> _Directions for this task_: Write out every line of the data below exactly as given.

> _Data excerpts_:
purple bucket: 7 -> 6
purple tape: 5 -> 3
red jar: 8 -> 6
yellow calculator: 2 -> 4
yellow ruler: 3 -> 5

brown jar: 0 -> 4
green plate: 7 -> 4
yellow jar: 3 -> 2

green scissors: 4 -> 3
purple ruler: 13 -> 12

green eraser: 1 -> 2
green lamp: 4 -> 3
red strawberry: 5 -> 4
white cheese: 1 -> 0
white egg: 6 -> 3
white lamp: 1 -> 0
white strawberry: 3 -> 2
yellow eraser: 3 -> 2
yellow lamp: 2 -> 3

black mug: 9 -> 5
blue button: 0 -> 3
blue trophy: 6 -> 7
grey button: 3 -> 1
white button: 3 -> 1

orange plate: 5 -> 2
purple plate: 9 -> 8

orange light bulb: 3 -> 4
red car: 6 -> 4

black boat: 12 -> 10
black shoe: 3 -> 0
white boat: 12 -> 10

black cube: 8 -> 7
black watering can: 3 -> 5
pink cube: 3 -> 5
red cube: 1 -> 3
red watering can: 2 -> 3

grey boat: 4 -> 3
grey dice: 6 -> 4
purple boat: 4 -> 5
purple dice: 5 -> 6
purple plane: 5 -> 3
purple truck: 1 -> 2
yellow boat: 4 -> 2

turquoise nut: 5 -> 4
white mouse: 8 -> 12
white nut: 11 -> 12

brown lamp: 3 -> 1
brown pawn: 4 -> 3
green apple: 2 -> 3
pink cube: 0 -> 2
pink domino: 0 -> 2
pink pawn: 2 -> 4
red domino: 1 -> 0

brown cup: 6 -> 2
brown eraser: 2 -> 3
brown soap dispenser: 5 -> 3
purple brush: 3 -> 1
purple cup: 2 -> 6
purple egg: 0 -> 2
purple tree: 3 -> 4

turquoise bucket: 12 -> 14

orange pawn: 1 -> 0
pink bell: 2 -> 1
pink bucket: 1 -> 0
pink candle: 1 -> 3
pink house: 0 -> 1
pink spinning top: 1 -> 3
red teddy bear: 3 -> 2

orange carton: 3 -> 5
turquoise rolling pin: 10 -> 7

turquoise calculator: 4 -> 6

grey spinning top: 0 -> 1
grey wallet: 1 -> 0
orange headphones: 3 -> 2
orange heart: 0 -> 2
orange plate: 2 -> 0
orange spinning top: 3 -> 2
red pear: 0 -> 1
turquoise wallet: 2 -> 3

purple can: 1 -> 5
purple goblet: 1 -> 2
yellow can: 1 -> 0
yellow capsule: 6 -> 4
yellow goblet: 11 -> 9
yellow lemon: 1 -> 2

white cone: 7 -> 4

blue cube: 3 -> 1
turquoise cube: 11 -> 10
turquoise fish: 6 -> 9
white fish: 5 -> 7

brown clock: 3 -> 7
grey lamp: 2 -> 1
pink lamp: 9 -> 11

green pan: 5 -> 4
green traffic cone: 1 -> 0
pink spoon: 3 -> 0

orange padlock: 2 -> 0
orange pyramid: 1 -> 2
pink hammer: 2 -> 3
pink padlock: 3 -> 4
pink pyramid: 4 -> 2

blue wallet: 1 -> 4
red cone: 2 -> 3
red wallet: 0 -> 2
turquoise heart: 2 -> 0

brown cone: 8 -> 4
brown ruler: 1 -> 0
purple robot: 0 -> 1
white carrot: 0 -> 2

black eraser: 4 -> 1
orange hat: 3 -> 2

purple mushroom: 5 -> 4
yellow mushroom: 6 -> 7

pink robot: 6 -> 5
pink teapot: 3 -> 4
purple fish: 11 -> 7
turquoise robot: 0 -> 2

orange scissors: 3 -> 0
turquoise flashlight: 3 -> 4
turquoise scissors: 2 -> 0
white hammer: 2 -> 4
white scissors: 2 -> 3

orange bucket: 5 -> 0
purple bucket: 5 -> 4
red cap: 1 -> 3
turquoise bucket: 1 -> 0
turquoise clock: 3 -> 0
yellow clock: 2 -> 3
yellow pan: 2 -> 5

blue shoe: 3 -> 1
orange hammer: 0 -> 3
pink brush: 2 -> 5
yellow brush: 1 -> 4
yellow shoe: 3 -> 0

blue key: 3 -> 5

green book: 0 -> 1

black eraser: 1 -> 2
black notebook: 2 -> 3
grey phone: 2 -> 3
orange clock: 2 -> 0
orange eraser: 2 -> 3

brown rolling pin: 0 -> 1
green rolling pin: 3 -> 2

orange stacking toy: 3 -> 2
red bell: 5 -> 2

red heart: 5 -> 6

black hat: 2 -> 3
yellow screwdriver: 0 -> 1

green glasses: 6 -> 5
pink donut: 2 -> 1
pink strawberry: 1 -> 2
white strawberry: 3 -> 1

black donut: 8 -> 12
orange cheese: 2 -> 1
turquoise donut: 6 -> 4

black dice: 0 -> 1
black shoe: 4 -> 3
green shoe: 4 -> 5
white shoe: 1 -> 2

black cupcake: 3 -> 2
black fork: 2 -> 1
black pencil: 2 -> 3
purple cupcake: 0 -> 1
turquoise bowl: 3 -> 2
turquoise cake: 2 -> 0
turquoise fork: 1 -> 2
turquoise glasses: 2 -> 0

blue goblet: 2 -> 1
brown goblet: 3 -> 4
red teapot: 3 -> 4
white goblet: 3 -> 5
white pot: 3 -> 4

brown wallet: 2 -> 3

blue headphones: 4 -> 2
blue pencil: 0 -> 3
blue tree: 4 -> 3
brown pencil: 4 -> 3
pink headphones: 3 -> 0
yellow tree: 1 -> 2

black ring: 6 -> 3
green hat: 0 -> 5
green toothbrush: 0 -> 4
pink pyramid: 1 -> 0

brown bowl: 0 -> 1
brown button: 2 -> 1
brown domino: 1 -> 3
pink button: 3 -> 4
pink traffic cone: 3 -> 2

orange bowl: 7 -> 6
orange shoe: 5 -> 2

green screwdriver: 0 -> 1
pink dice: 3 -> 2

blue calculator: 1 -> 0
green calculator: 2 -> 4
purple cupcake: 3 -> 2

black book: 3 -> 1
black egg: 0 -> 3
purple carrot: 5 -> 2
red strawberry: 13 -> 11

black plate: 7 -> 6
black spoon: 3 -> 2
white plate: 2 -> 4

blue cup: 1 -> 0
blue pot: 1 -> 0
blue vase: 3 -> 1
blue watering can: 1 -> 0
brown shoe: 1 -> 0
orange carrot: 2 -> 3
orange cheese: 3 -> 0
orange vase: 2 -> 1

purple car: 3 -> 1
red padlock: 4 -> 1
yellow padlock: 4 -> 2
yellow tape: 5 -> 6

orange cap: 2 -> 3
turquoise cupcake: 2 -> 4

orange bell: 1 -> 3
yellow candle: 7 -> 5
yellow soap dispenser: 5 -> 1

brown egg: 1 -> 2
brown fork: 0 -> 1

> _Reply to the exercise_:
purple bucket: 7 -> 6
purple tape: 5 -> 3
red jar: 8 -> 6
yellow calculator: 2 -> 4
yellow ruler: 3 -> 5

brown jar: 0 -> 4
green plate: 7 -> 4
yellow jar: 3 -> 2

green scissors: 4 -> 3
purple ruler: 13 -> 12

green eraser: 1 -> 2
green lamp: 4 -> 3
red strawberry: 5 -> 4
white cheese: 1 -> 0
white egg: 6 -> 3
white lamp: 1 -> 0
white strawberry: 3 -> 2
yellow eraser: 3 -> 2
yellow lamp: 2 -> 3

black mug: 9 -> 5
blue button: 0 -> 3
blue trophy: 6 -> 7
grey button: 3 -> 1
white button: 3 -> 1

orange plate: 5 -> 2
purple plate: 9 -> 8

orange light bulb: 3 -> 4
red car: 6 -> 4

black boat: 12 -> 10
black shoe: 3 -> 0
white boat: 12 -> 10

black cube: 8 -> 7
black watering can: 3 -> 5
pink cube: 3 -> 5
red cube: 1 -> 3
red watering can: 2 -> 3

grey boat: 4 -> 3
grey dice: 6 -> 4
purple boat: 4 -> 5
purple dice: 5 -> 6
purple plane: 5 -> 3
purple truck: 1 -> 2
yellow boat: 4 -> 2

turquoise nut: 5 -> 4
white mouse: 8 -> 12
white nut: 11 -> 12

brown lamp: 3 -> 1
brown pawn: 4 -> 3
green apple: 2 -> 3
pink cube: 0 -> 2
pink domino: 0 -> 2
pink pawn: 2 -> 4
red domino: 1 -> 0

brown cup: 6 -> 2
brown eraser: 2 -> 3
brown soap dispenser: 5 -> 3
purple brush: 3 -> 1
purple cup: 2 -> 6
purple egg: 0 -> 2
purple tree: 3 -> 4

turquoise bucket: 12 -> 14

orange pawn: 1 -> 0
pink bell: 2 -> 1
pink bucket: 1 -> 0
pink candle: 1 -> 3
pink house: 0 -> 1
pink spinning top: 1 -> 3
red teddy bear: 3 -> 2

orange carton: 3 -> 5
turquoise rolling pin: 10 -> 7

turquoise calculator: 4 -> 6

grey spinning top: 0 -> 1
grey wallet: 1 -> 0
orange headphones: 3 -> 2
orange heart: 0 -> 2
orange plate: 2 -> 0
orange spinning top: 3 -> 2
red pear: 0 -> 1
turquoise wallet: 2 -> 3

purple can: 1 -> 5
purple goblet: 1 -> 2
yellow can: 1 -> 0
yellow capsule: 6 -> 4
yellow goblet: 11 -> 9
yellow lemon: 1 -> 2

white cone: 7 -> 4

blue cube: 3 -> 1
turquoise cube: 11 -> 10
turquoise fish: 6 -> 9
white fish: 5 -> 7

brown clock: 3 -> 7
grey lamp: 2 -> 1
pink lamp: 9 -> 11

green pan: 5 -> 4
green traffic cone: 1 -> 0
pink spoon: 3 -> 0

orange padlock: 2 -> 0
orange pyramid: 1 -> 2
pink hammer: 2 -> 3
pink padlock: 3 -> 4
pink pyramid: 4 -> 2

blue wallet: 1 -> 4
red cone: 2 -> 3
red wallet: 0 -> 2
turquoise heart: 2 -> 0

brown cone: 8 -> 4
brown ruler: 1 -> 0
purple robot: 0 -> 1
white carrot: 0 -> 2

black eraser: 4 -> 1
orange hat: 3 -> 2

purple mushroom: 5 -> 4
yellow mushroom: 6 -> 7

pink robot: 6 -> 5
pink teapot: 3 -> 4
purple fish: 11 -> 7
turquoise robot: 0 -> 2

orange scissors: 3 -> 0
turquoise flashlight: 3 -> 4
turquoise scissors: 2 -> 0
white hammer: 2 -> 4
white scissors: 2 -> 3

orange bucket: 5 -> 0
purple bucket: 5 -> 4
red cap: 1 -> 3
turquoise bucket: 1 -> 0
turquoise clock: 3 -> 0
yellow clock: 2 -> 3
yellow pan: 2 -> 5

blue shoe: 3 -> 1
orange hammer: 0 -> 3
pink brush: 2 -> 5
yellow brush: 1 -> 4
yellow shoe: 3 -> 0

blue key: 3 -> 5

green book: 0 -> 1

black eraser: 1 -> 2
black notebook: 2 -> 3
grey phone: 2 -> 3
orange clock: 2 -> 0
orange eraser: 2 -> 3

brown rolling pin: 0 -> 1
green rolling pin: 3 -> 2

orange stacking toy: 3 -> 2
red bell: 5 -> 2

red heart: 5 -> 6

black hat: 2 -> 3
yellow screwdriver: 0 -> 1

green glasses: 6 -> 5
pink donut: 2 -> 1
pink strawberry: 1 -> 2
white strawberry: 3 -> 1

black donut: 8 -> 12
orange cheese: 2 -> 1
turquoise donut: 6 -> 4

black dice: 0 -> 1
black shoe: 4 -> 3
green shoe: 4 -> 5
white shoe: 1 -> 2

black cupcake: 3 -> 2
black fork: 2 -> 1
black pencil: 2 -> 3
purple cupcake: 0 -> 1
turquoise bowl: 3 -> 2
turquoise cake: 2 -> 0
turquoise fork: 1 -> 2
turquoise glasses: 2 -> 0

blue goblet: 2 -> 1
brown goblet: 3 -> 4
red teapot: 3 -> 4
white goblet: 3 -> 5
white pot: 3 -> 4

brown wallet: 2 -> 3

blue headphones: 4 -> 2
blue pencil: 0 -> 3
blue tree: 4 -> 3
brown pencil: 4 -> 3
pink headphones: 3 -> 0
yellow tree: 1 -> 2

black ring: 6 -> 3
green hat: 0 -> 5
green toothbrush: 0 -> 4
pink pyramid: 1 -> 0

brown bowl: 0 -> 1
brown button: 2 -> 1
brown domino: 1 -> 3
pink button: 3 -> 4
pink traffic cone: 3 -> 2

orange bowl: 7 -> 6
orange shoe: 5 -> 2

green screwdriver: 0 -> 1
pink dice: 3 -> 2

blue calculator: 1 -> 0
green calculator: 2 -> 4
purple cupcake: 3 -> 2

black book: 3 -> 1
black egg: 0 -> 3
purple carrot: 5 -> 2
red strawberry: 13 -> 11

black plate: 7 -> 6
black spoon: 3 -> 2
white plate: 2 -> 4

blue cup: 1 -> 0
blue pot: 1 -> 0
blue vase: 3 -> 1
blue watering can: 1 -> 0
brown shoe: 1 -> 0
orange carrot: 2 -> 3
orange cheese: 3 -> 0
orange vase: 2 -> 1

purple car: 3 -> 1
red padlock: 4 -> 1
yellow padlock: 4 -> 2
yellow tape: 5 -> 6

orange cap: 2 -> 3
turquoise cupcake: 2 -> 4

orange bell: 1 -> 3
yellow candle: 7 -> 5
yellow soap dispenser: 5 -> 1

brown egg: 1 -> 2
brown fork: 0 -> 1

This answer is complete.